Prompt » Please set down only the lines that run from the one containing "HALL3 pin GND: GND -> none" to the end of the listing below, exactly as written.

=====

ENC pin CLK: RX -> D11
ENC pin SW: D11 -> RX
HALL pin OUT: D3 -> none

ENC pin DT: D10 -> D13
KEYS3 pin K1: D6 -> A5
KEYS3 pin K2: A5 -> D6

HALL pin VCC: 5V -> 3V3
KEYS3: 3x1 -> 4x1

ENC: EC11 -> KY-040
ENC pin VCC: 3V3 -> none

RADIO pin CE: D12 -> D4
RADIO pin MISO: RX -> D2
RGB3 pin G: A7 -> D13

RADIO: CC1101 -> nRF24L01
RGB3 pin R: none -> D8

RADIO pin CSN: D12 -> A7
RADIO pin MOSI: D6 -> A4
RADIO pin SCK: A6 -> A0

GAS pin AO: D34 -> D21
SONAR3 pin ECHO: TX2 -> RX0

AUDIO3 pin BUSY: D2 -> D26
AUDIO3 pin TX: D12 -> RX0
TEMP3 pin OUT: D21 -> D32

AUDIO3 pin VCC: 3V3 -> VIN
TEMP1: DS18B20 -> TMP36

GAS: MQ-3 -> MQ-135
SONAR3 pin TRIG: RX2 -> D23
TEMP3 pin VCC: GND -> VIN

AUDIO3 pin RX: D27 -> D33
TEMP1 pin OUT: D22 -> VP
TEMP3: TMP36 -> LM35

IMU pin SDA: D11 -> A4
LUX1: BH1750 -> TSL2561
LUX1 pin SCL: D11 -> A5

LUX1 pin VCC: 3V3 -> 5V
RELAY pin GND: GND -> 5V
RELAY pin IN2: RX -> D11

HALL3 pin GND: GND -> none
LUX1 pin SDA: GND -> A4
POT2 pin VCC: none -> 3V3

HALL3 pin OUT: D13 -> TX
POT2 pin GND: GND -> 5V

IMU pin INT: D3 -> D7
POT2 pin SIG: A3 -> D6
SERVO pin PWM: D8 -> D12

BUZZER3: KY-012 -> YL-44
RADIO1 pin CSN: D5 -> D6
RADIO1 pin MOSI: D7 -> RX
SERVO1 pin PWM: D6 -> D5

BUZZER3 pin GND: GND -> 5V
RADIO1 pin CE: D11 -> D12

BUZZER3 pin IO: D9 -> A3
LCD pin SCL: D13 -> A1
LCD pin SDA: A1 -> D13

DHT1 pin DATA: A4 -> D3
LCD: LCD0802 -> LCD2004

=====

Written reply »
HALL3 pin GND: GND -> none
LUX1 pin SDA: GND -> A4
POT2 pin VCC: none -> 3V3

HALL3 pin OUT: D13 -> TX
POT2 pin GND: GND -> 5V

IMU pin INT: D3 -> D7
POT2 pin SIG: A3 -> D6
SERVO pin PWM: D8 -> D12

BUZZER3: KY-012 -> YL-44
RADIO1 pin CSN: D5 -> D6
RADIO1 pin MOSI: D7 -> RX
SERVO1 pin PWM: D6 -> D5

BUZZER3 pin GND: GND -> 5V
RADIO1 pin CE: D11 -> D12

BUZZER3 pin IO: D9 -> A3
LCD pin SCL: D13 -> A1
LCD pin SDA: A1 -> D13

DHT1 pin DATA: A4 -> D3
LCD: LCD0802 -> LCD2004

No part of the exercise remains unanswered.